Exercise requirements: Please transcribe, word for word, the line containing "(328, 418) = (791, 603): pink" and every line after it through the end of the records below, and nothing else.

Material for this exercise:
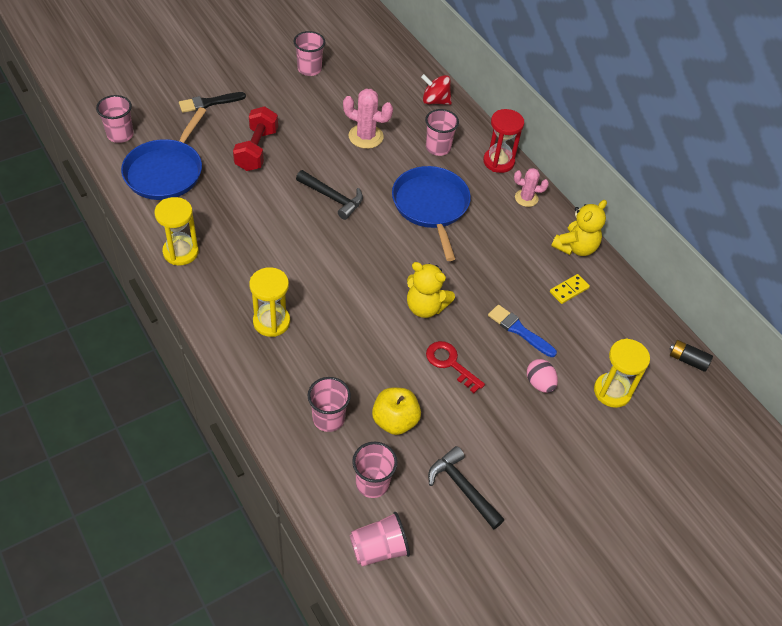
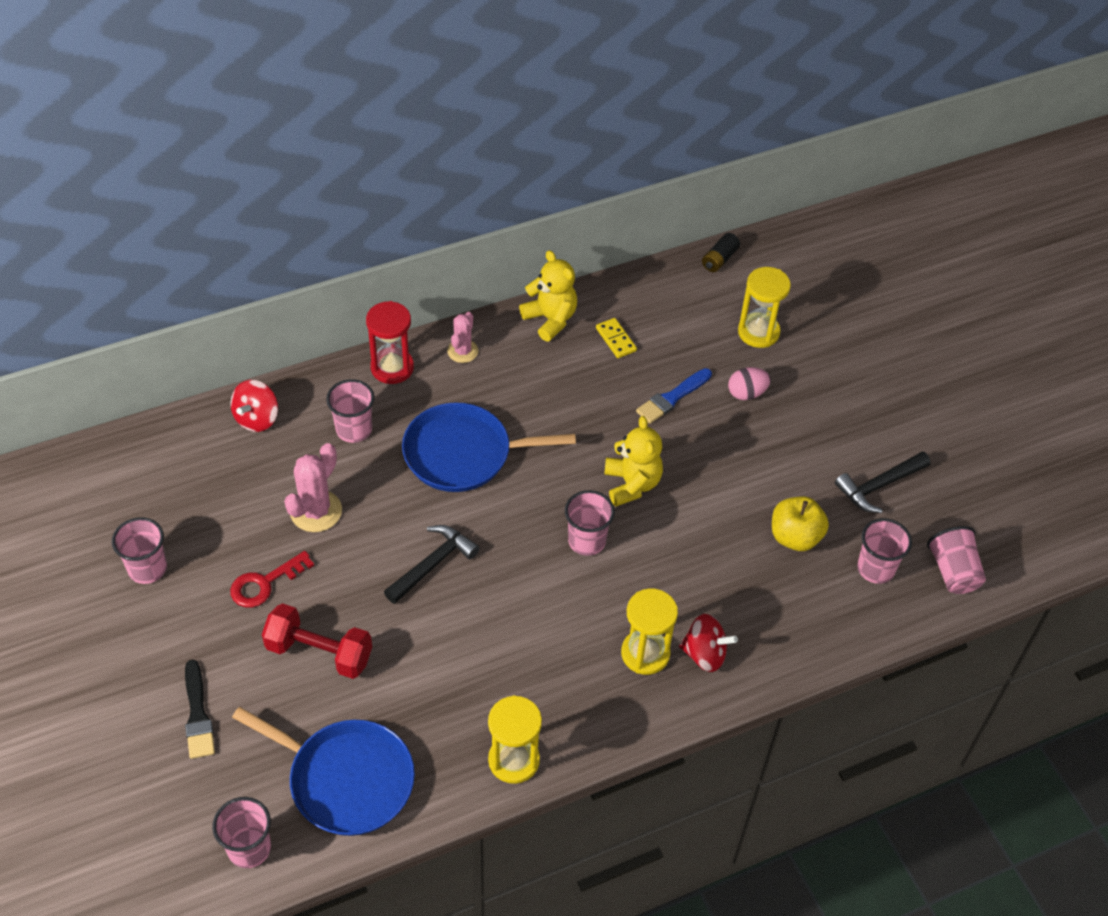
camera: 80 degrees left, 0 degrees up
(274, 359) = (704, 654): none -> red spinning top
(328, 418) = (791, 603): pink cup -> pink cup (587, 541)
(425, 307) = (632, 484): yellow teddy bear -> yellow teddy bear turned 45 degrees counterclockwise
(450, 363) = (717, 472): red key -> red key (265, 583)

Answer to this problem:
(328, 418) = (791, 603): pink cup -> pink cup (587, 541)
(425, 307) = (632, 484): yellow teddy bear -> yellow teddy bear turned 45 degrees counterclockwise
(450, 363) = (717, 472): red key -> red key (265, 583)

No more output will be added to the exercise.